AVAILABLE DATA -
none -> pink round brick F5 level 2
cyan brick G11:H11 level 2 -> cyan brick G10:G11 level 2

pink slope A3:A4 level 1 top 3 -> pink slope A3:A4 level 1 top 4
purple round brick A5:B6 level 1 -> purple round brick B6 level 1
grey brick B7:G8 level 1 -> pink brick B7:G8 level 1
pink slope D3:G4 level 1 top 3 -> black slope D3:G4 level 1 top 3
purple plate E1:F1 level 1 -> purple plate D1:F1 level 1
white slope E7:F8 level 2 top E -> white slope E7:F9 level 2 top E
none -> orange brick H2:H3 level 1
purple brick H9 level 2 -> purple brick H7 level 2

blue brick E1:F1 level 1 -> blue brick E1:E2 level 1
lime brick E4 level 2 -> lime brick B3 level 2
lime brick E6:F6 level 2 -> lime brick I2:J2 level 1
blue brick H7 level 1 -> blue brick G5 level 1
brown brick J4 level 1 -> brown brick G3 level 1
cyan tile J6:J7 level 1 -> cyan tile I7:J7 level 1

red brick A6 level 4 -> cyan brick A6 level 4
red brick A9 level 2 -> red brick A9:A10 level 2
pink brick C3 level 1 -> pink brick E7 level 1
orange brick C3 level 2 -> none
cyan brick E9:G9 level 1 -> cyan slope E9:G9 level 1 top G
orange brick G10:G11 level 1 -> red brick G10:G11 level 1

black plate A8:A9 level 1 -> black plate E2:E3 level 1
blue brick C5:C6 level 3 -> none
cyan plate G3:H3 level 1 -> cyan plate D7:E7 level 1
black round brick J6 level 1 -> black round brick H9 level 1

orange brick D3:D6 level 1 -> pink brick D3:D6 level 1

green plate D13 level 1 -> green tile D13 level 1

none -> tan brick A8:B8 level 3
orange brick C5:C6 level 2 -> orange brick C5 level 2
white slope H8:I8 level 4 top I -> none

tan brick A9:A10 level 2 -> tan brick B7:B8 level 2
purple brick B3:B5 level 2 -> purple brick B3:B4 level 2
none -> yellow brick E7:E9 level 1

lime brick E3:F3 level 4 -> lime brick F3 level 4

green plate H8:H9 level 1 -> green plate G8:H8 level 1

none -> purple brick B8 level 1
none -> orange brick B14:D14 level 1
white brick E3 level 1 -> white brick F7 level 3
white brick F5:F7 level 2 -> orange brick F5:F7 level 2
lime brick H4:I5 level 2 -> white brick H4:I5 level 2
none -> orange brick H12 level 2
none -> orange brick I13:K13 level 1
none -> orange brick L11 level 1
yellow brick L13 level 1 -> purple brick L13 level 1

WHAT TO PRODUCE - Please reproduce every line of the material word for word.

ANSWER BOX -
none -> pink round brick F5 level 2
cyan brick G11:H11 level 2 -> cyan brick G10:G11 level 2

pink slope A3:A4 level 1 top 3 -> pink slope A3:A4 level 1 top 4
purple round brick A5:B6 level 1 -> purple round brick B6 level 1
grey brick B7:G8 level 1 -> pink brick B7:G8 level 1
pink slope D3:G4 level 1 top 3 -> black slope D3:G4 level 1 top 3
purple plate E1:F1 level 1 -> purple plate D1:F1 level 1
white slope E7:F8 level 2 top E -> white slope E7:F9 level 2 top E
none -> orange brick H2:H3 level 1
purple brick H9 level 2 -> purple brick H7 level 2

blue brick E1:F1 level 1 -> blue brick E1:E2 level 1
lime brick E4 level 2 -> lime brick B3 level 2
lime brick E6:F6 level 2 -> lime brick I2:J2 level 1
blue brick H7 level 1 -> blue brick G5 level 1
brown brick J4 level 1 -> brown brick G3 level 1
cyan tile J6:J7 level 1 -> cyan tile I7:J7 level 1

red brick A6 level 4 -> cyan brick A6 level 4
red brick A9 level 2 -> red brick A9:A10 level 2
pink brick C3 level 1 -> pink brick E7 level 1
orange brick C3 level 2 -> none
cyan brick E9:G9 level 1 -> cyan slope E9:G9 level 1 top G
orange brick G10:G11 level 1 -> red brick G10:G11 level 1

black plate A8:A9 level 1 -> black plate E2:E3 level 1
blue brick C5:C6 level 3 -> none
cyan plate G3:H3 level 1 -> cyan plate D7:E7 level 1
black round brick J6 level 1 -> black round brick H9 level 1

orange brick D3:D6 level 1 -> pink brick D3:D6 level 1

green plate D13 level 1 -> green tile D13 level 1

none -> tan brick A8:B8 level 3
orange brick C5:C6 level 2 -> orange brick C5 level 2
white slope H8:I8 level 4 top I -> none

tan brick A9:A10 level 2 -> tan brick B7:B8 level 2
purple brick B3:B5 level 2 -> purple brick B3:B4 level 2
none -> yellow brick E7:E9 level 1

lime brick E3:F3 level 4 -> lime brick F3 level 4

green plate H8:H9 level 1 -> green plate G8:H8 level 1

none -> purple brick B8 level 1
none -> orange brick B14:D14 level 1
white brick E3 level 1 -> white brick F7 level 3
white brick F5:F7 level 2 -> orange brick F5:F7 level 2
lime brick H4:I5 level 2 -> white brick H4:I5 level 2
none -> orange brick H12 level 2
none -> orange brick I13:K13 level 1
none -> orange brick L11 level 1
yellow brick L13 level 1 -> purple brick L13 level 1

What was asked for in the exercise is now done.